# Task to carry out:
Find the line with "BARO pin SCL: D8 -> D1" and the line with "ENC2 pin DT: 3 -> 9" in the entries below; output exactly those two lines, every line between them, and no others.

Version difference data
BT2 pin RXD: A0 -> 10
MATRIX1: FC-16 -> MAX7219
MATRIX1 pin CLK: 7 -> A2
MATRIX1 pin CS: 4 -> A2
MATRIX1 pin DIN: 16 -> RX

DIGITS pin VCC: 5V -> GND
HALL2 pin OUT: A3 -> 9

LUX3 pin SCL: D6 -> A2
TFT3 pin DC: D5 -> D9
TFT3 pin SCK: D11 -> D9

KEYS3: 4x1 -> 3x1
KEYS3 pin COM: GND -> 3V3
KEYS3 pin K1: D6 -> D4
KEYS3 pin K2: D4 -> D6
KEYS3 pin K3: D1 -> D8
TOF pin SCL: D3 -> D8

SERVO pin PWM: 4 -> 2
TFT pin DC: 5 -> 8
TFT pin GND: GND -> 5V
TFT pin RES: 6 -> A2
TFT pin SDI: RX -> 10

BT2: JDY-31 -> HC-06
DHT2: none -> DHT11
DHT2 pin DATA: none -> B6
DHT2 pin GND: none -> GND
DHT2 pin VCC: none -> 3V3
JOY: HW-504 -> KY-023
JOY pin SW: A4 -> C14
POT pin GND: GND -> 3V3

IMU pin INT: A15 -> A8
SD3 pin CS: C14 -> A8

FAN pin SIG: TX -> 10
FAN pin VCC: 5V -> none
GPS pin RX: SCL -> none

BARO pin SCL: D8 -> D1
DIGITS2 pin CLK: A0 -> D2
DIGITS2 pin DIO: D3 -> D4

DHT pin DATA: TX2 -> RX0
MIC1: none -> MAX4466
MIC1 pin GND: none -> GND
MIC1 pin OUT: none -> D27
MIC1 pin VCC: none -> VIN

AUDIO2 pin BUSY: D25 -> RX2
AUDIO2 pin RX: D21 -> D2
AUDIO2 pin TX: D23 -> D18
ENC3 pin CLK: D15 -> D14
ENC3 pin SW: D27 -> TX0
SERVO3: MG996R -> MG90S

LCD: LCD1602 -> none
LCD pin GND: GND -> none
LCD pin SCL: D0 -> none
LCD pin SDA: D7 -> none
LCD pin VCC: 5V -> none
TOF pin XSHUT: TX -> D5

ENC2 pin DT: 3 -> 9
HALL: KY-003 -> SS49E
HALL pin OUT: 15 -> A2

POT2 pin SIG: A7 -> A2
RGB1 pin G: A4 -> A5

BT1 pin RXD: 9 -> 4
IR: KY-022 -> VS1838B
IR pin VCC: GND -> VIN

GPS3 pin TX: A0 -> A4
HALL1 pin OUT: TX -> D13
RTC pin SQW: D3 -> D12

# Answer box:
BARO pin SCL: D8 -> D1
DIGITS2 pin CLK: A0 -> D2
DIGITS2 pin DIO: D3 -> D4

DHT pin DATA: TX2 -> RX0
MIC1: none -> MAX4466
MIC1 pin GND: none -> GND
MIC1 pin OUT: none -> D27
MIC1 pin VCC: none -> VIN

AUDIO2 pin BUSY: D25 -> RX2
AUDIO2 pin RX: D21 -> D2
AUDIO2 pin TX: D23 -> D18
ENC3 pin CLK: D15 -> D14
ENC3 pin SW: D27 -> TX0
SERVO3: MG996R -> MG90S

LCD: LCD1602 -> none
LCD pin GND: GND -> none
LCD pin SCL: D0 -> none
LCD pin SDA: D7 -> none
LCD pin VCC: 5V -> none
TOF pin XSHUT: TX -> D5

ENC2 pin DT: 3 -> 9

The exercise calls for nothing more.